• [Written exercise]
Starting with the line that contains "blue triangle at (405, 32): moved 4 px right" and continuing through the end of the records, reproduce those lines with "orange" changed to "purple" and everything else unaltered. Leave the pictures out of your answer.

>> Begin

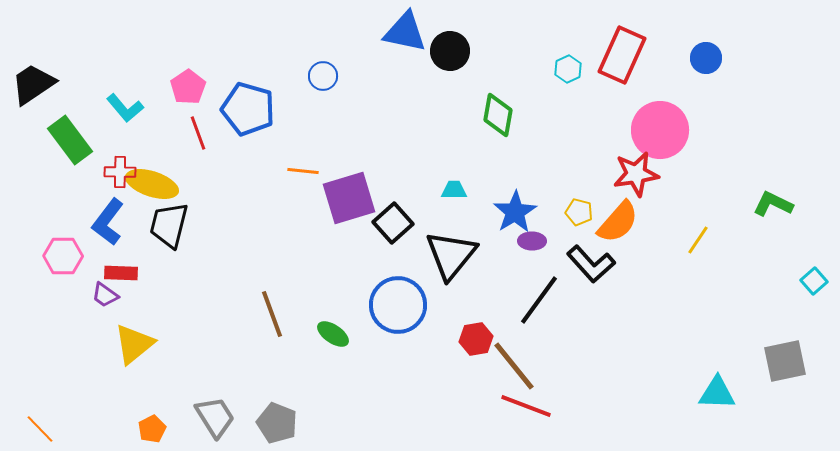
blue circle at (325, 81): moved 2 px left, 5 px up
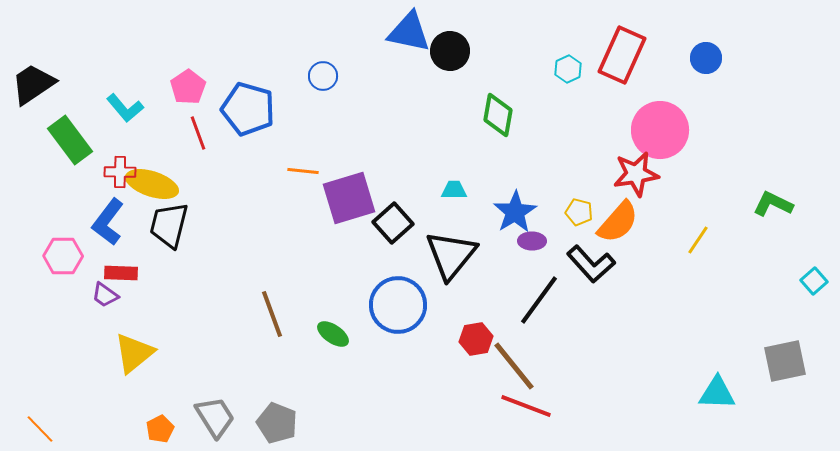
blue triangle at (405, 32): moved 4 px right
yellow triangle at (134, 344): moved 9 px down
orange pentagon at (152, 429): moved 8 px right
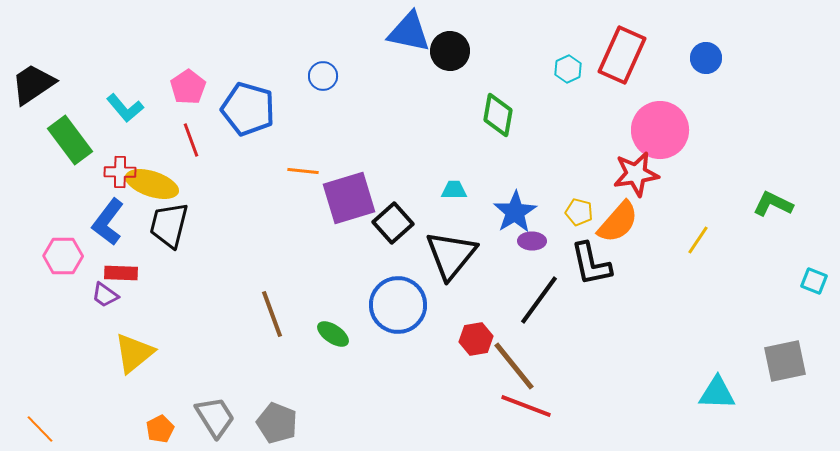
red line at (198, 133): moved 7 px left, 7 px down
black L-shape at (591, 264): rotated 30 degrees clockwise
cyan square at (814, 281): rotated 28 degrees counterclockwise
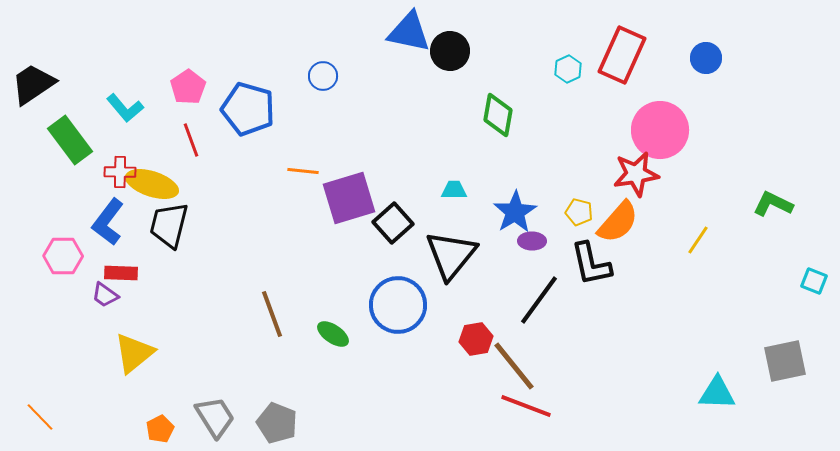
orange line at (40, 429): moved 12 px up
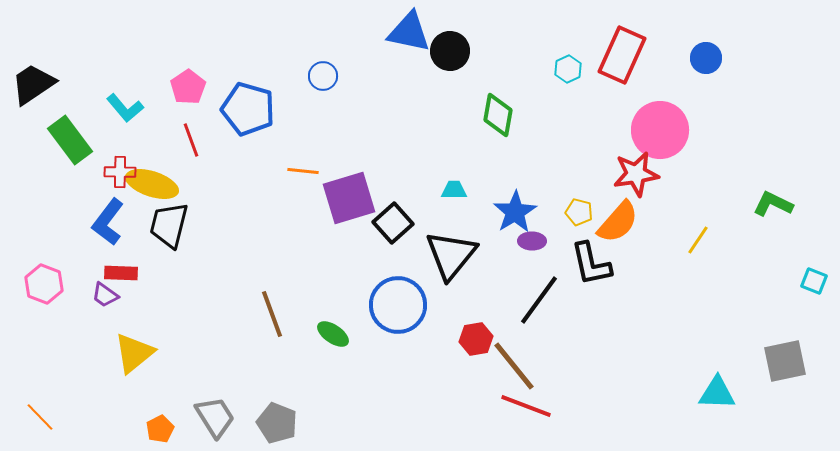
pink hexagon at (63, 256): moved 19 px left, 28 px down; rotated 21 degrees clockwise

>> End

• [Response]
blue triangle at (405, 32): moved 4 px right
yellow triangle at (134, 344): moved 9 px down
purple pentagon at (152, 429): moved 8 px right
red line at (198, 133): moved 7 px left, 7 px down
black L-shape at (591, 264): rotated 30 degrees clockwise
cyan square at (814, 281): rotated 28 degrees counterclockwise
purple line at (40, 429): moved 12 px up
pink hexagon at (63, 256): moved 19 px left, 28 px down; rotated 21 degrees clockwise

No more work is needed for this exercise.